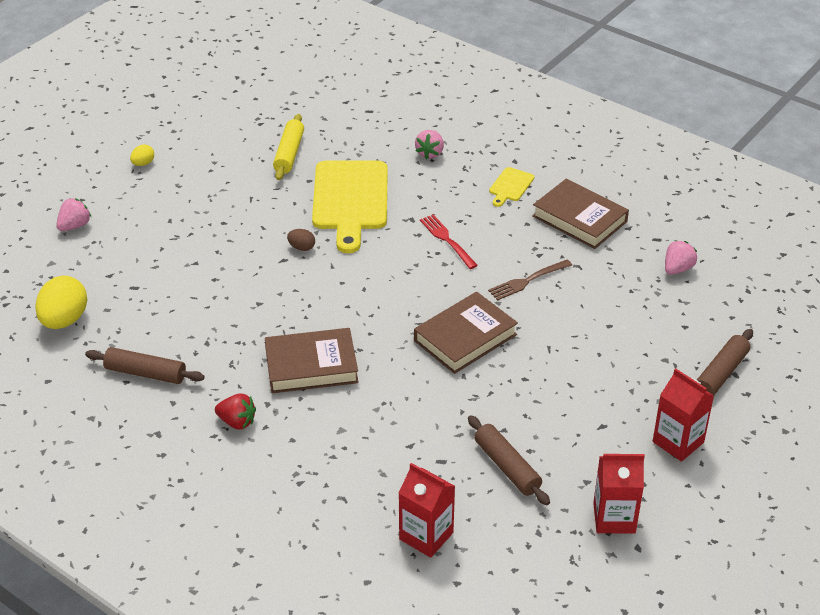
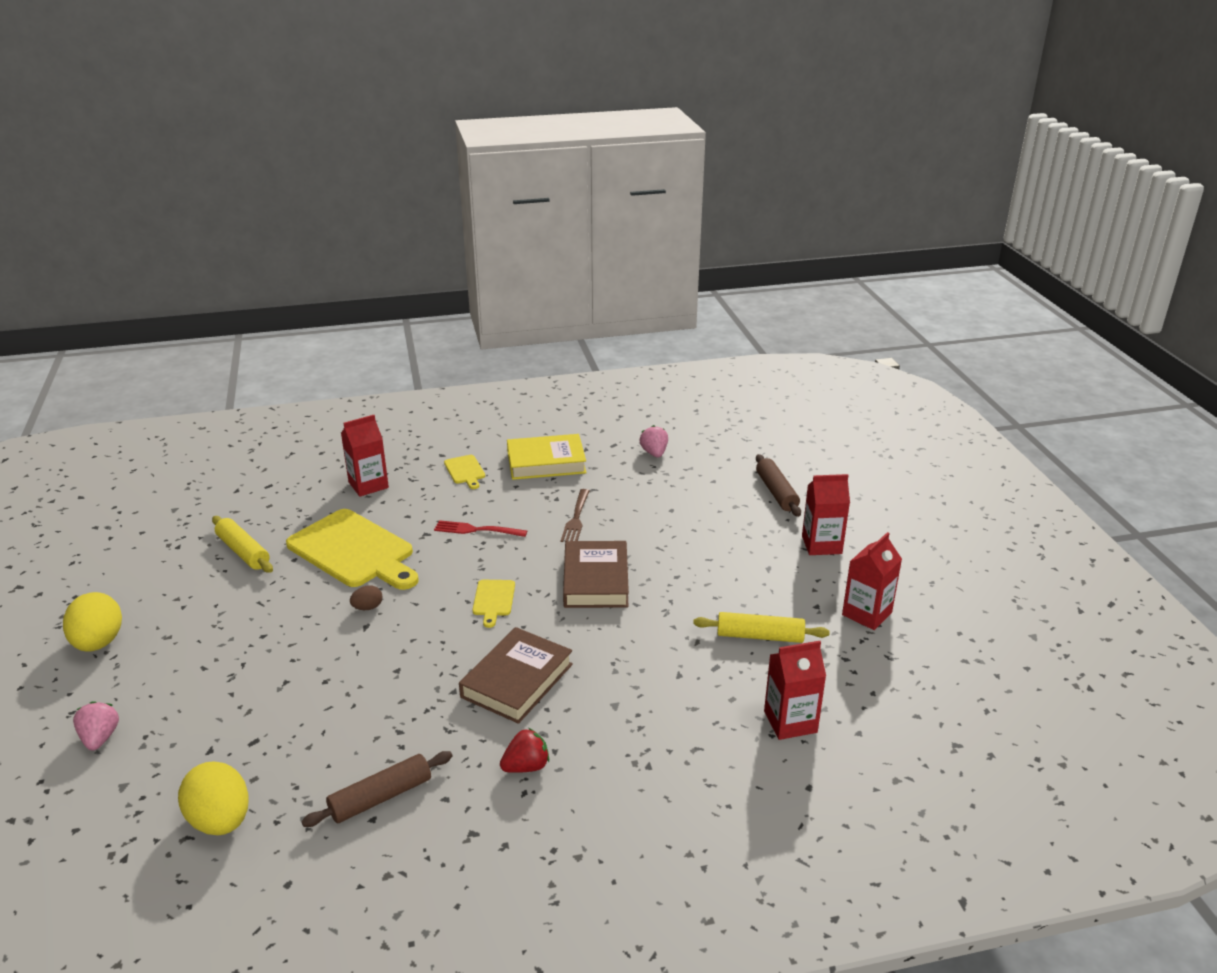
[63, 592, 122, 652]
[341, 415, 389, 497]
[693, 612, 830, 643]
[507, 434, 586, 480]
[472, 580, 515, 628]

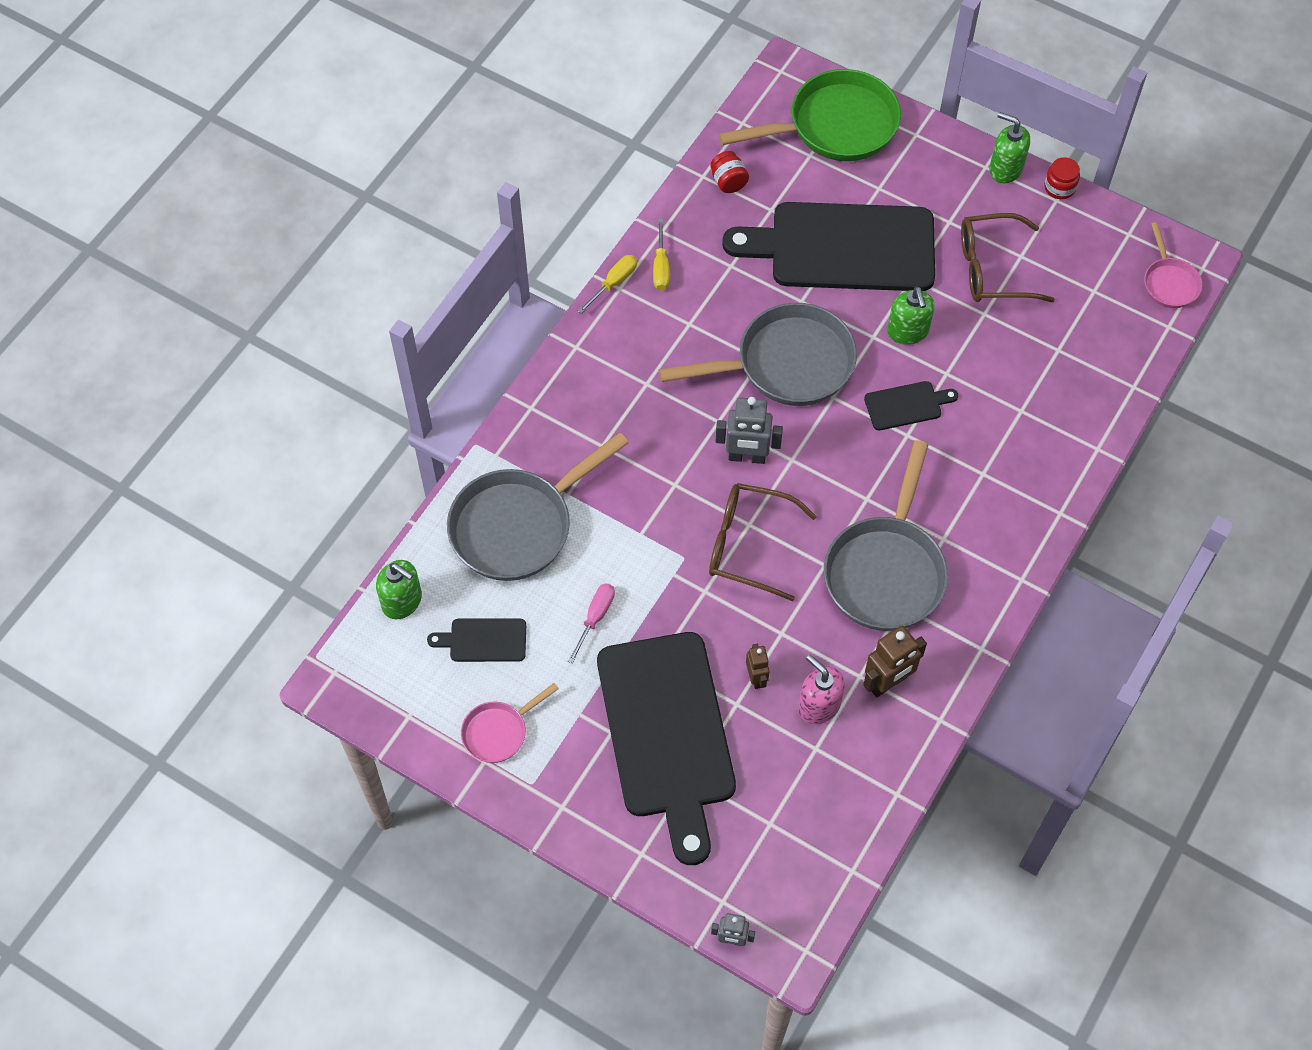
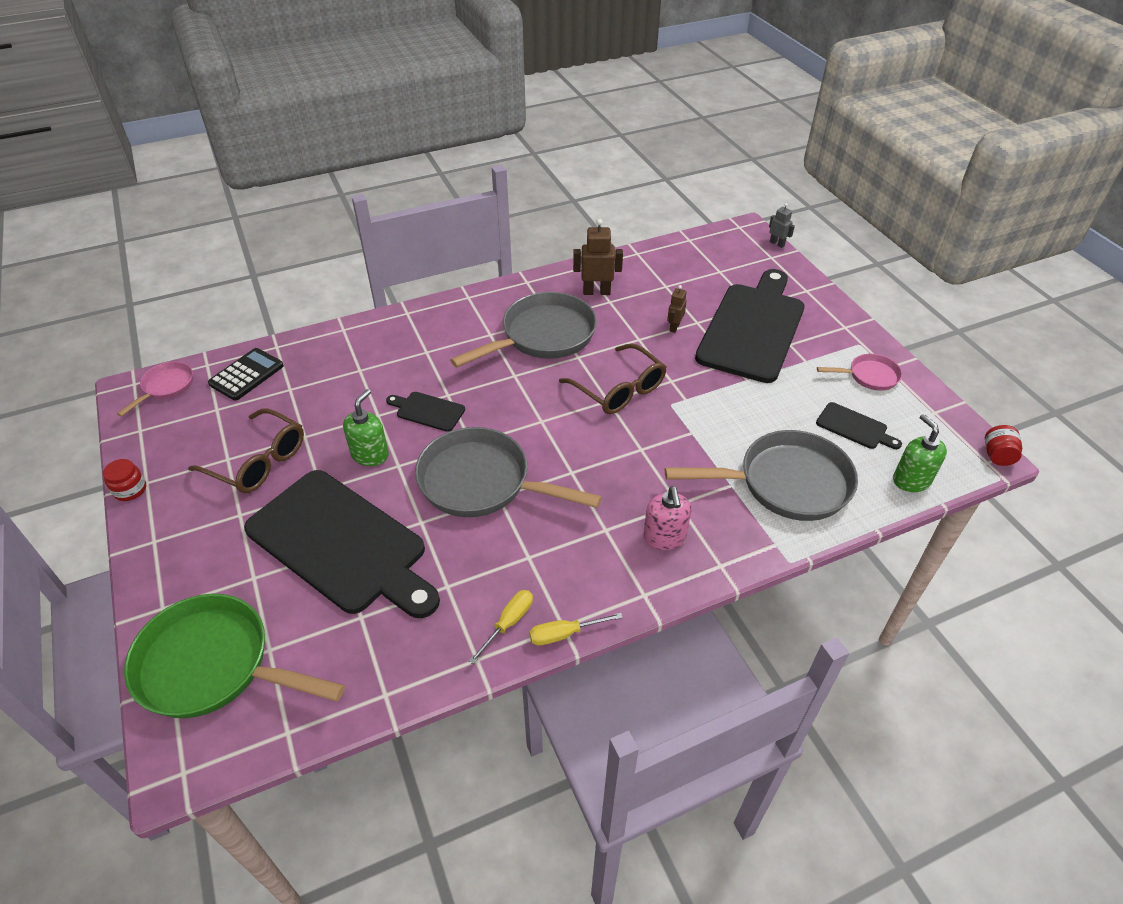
[568, 583, 615, 664] (first image)
[985, 425, 1022, 466]
[715, 397, 783, 464] (first image)
[643, 486, 691, 550]
[989, 112, 1030, 183] (first image)
[208, 348, 284, 401]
⁂
> _Your objective_
The listing must be returned in full and exactly, apart from its pictures.

> _The completed task_
[63, 592, 122, 652]
[341, 415, 389, 497]
[693, 612, 830, 643]
[507, 434, 586, 480]
[472, 580, 515, 628]

[568, 583, 615, 664] (first image)
[985, 425, 1022, 466]
[715, 397, 783, 464] (first image)
[643, 486, 691, 550]
[989, 112, 1030, 183] (first image)
[208, 348, 284, 401]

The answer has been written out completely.